MATERIALS PROVIDED section start

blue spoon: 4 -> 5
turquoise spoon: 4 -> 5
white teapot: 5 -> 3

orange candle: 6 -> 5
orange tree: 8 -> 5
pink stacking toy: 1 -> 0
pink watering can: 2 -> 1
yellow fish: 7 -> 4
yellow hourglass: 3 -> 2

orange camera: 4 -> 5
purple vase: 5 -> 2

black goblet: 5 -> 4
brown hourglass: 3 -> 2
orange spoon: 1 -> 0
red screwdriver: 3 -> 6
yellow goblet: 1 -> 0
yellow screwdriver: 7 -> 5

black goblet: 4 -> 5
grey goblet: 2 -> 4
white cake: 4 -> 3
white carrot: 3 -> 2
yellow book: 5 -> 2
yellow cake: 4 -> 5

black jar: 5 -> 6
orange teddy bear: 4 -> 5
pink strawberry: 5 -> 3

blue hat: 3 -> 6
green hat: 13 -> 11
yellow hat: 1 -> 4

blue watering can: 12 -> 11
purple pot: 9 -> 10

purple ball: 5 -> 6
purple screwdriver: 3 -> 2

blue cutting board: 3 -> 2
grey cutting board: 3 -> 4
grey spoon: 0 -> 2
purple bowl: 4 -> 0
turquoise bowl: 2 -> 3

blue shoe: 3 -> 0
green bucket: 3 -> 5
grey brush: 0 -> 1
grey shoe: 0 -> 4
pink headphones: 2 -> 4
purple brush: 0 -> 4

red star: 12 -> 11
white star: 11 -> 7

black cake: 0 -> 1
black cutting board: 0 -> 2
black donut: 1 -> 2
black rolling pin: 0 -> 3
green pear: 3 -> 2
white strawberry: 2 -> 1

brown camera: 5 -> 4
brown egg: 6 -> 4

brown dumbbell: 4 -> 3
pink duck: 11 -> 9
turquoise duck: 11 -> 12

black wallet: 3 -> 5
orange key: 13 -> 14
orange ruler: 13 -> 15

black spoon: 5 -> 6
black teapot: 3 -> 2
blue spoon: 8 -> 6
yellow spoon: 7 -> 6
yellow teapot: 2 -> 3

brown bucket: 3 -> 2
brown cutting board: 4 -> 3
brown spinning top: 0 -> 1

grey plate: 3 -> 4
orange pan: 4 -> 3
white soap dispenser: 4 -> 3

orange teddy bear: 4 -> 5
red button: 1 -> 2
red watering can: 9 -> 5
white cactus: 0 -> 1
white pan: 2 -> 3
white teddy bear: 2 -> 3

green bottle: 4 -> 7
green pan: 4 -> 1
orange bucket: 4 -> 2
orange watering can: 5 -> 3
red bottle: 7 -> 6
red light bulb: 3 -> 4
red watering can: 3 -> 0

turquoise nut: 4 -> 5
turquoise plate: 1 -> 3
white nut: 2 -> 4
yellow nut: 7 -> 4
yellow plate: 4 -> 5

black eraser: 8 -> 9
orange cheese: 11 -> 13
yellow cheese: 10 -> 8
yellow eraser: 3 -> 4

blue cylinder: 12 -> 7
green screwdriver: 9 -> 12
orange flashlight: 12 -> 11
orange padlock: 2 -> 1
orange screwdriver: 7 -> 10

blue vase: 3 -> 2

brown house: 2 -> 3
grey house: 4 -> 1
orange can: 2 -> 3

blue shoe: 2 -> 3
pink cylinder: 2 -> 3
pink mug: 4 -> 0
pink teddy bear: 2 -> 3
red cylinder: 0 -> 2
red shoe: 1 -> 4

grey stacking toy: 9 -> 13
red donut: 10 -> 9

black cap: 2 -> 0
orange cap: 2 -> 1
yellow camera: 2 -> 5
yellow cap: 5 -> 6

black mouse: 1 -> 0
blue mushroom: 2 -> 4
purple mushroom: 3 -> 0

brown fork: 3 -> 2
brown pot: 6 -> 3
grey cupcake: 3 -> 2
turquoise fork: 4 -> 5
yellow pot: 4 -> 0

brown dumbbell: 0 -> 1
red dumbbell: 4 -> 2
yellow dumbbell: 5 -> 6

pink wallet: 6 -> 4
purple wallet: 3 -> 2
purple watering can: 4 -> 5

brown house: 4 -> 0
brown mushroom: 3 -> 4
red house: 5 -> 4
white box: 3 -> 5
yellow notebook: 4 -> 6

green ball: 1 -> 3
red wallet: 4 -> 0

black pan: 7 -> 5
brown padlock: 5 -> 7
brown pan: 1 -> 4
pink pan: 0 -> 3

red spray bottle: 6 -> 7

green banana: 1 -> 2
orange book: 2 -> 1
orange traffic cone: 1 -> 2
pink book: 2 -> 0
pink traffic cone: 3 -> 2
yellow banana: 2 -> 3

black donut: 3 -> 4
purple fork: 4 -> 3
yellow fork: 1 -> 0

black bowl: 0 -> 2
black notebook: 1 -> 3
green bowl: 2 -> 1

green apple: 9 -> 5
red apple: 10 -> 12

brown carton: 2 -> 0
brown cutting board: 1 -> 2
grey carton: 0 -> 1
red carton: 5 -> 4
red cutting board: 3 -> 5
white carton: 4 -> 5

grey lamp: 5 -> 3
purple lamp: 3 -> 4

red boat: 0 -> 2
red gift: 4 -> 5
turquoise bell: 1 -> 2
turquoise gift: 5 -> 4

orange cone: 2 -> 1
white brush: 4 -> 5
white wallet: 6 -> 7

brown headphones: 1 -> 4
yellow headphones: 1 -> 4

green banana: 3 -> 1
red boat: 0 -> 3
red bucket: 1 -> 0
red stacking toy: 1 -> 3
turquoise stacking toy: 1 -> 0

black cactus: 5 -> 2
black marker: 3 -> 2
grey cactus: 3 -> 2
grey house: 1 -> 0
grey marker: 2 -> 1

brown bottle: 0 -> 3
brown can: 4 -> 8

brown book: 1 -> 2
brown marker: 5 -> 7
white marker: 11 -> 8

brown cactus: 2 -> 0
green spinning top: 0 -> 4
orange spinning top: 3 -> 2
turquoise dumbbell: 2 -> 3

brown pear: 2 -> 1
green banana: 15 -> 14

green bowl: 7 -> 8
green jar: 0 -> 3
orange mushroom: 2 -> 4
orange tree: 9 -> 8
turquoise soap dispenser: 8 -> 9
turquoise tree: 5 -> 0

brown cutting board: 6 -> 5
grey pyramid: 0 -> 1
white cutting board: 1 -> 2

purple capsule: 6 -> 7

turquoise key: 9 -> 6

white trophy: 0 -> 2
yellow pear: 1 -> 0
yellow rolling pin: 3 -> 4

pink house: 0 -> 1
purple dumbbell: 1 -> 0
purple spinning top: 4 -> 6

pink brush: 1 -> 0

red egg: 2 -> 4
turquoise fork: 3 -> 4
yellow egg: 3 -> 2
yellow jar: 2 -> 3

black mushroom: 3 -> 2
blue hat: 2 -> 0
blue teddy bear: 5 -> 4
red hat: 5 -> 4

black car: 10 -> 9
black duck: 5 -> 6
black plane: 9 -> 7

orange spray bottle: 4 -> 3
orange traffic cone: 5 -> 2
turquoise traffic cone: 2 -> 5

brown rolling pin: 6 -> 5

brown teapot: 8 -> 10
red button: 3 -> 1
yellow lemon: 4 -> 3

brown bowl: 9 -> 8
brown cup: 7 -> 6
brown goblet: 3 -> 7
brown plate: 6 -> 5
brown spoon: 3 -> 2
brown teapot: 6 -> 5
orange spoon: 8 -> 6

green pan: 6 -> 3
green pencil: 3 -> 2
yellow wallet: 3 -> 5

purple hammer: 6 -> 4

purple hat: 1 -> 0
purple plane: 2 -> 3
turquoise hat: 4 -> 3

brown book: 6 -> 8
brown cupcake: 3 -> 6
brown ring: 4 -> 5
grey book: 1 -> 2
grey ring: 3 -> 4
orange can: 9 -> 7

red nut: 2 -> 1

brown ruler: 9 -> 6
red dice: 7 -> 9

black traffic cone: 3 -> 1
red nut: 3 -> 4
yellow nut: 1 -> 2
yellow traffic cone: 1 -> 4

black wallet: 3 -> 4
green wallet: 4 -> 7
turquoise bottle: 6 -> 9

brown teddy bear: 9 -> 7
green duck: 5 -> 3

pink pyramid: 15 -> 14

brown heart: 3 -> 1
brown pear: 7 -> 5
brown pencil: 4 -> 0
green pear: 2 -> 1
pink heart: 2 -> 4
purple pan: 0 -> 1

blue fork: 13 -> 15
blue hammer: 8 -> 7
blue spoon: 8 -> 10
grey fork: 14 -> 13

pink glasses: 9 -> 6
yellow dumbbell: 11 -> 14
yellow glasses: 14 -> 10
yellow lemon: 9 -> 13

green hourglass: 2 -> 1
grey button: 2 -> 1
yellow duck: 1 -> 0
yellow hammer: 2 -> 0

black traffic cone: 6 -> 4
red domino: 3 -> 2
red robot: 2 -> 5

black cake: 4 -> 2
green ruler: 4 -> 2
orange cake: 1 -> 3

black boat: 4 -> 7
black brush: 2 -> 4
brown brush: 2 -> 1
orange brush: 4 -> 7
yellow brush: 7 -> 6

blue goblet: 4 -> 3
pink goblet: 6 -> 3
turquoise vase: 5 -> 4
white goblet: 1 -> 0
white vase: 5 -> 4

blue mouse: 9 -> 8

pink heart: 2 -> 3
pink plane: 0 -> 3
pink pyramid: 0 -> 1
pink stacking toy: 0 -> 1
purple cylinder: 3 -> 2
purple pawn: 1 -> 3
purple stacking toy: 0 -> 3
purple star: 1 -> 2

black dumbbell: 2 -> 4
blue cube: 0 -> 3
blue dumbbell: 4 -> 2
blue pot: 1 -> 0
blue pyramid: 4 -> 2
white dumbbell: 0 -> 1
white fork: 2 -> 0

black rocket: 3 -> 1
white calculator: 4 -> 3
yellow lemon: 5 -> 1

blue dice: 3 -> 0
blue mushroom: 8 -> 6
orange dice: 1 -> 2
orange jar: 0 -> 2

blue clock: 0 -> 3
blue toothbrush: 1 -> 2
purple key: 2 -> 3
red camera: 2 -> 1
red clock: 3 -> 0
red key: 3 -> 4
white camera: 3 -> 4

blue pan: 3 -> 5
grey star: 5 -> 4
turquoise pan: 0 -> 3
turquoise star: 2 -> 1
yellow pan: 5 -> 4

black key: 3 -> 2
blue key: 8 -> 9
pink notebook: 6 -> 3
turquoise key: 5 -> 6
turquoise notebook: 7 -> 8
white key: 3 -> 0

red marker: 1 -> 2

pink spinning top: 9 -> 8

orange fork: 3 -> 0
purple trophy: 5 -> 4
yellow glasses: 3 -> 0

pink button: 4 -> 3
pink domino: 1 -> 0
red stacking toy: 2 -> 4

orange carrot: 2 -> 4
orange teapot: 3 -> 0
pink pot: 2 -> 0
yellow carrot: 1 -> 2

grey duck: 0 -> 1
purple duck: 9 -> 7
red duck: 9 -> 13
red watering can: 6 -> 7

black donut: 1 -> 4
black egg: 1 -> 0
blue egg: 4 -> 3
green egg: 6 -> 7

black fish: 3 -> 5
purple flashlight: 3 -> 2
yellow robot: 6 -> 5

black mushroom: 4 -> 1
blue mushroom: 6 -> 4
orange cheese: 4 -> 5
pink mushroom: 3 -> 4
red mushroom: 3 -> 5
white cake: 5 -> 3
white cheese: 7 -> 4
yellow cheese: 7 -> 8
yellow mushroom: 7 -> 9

MATERIALS PROVIDED section end

## TASK PROMPT
Could you retype exactly the lines above, starting at the line that contains "blue hat: 3 -> 6" and ending at the line that contains "white strawberry: 2 -> 1", and nothing more?

## RESULT OF THE TASK
blue hat: 3 -> 6
green hat: 13 -> 11
yellow hat: 1 -> 4

blue watering can: 12 -> 11
purple pot: 9 -> 10

purple ball: 5 -> 6
purple screwdriver: 3 -> 2

blue cutting board: 3 -> 2
grey cutting board: 3 -> 4
grey spoon: 0 -> 2
purple bowl: 4 -> 0
turquoise bowl: 2 -> 3

blue shoe: 3 -> 0
green bucket: 3 -> 5
grey brush: 0 -> 1
grey shoe: 0 -> 4
pink headphones: 2 -> 4
purple brush: 0 -> 4

red star: 12 -> 11
white star: 11 -> 7

black cake: 0 -> 1
black cutting board: 0 -> 2
black donut: 1 -> 2
black rolling pin: 0 -> 3
green pear: 3 -> 2
white strawberry: 2 -> 1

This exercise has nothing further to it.